▶ [Directions for this task]: Repeat each entry word for word; the images are not part of the copy.

=== Section Start ===

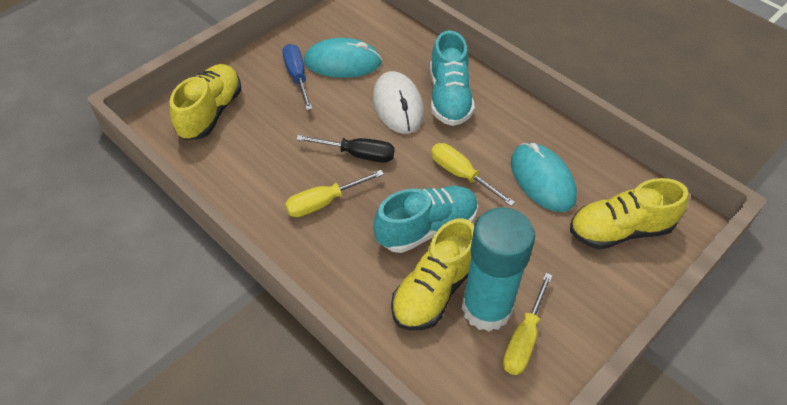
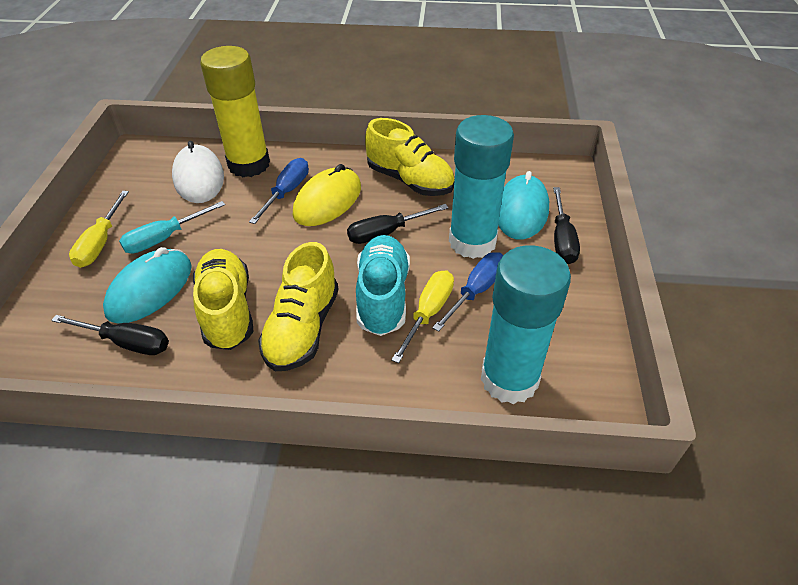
black screwdriver: 1 -> 3
blue screwdriver: 1 -> 2
turquoise glue stick: 1 -> 2
turquoise screwdriver: 0 -> 1
turquoise shoe: 2 -> 1
yellow glue stick: 0 -> 1
yellow mouse: 0 -> 1
yellow screwdriver: 3 -> 2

=== Section End ===

▶ [Your solution]:
black screwdriver: 1 -> 3
blue screwdriver: 1 -> 2
turquoise glue stick: 1 -> 2
turquoise screwdriver: 0 -> 1
turquoise shoe: 2 -> 1
yellow glue stick: 0 -> 1
yellow mouse: 0 -> 1
yellow screwdriver: 3 -> 2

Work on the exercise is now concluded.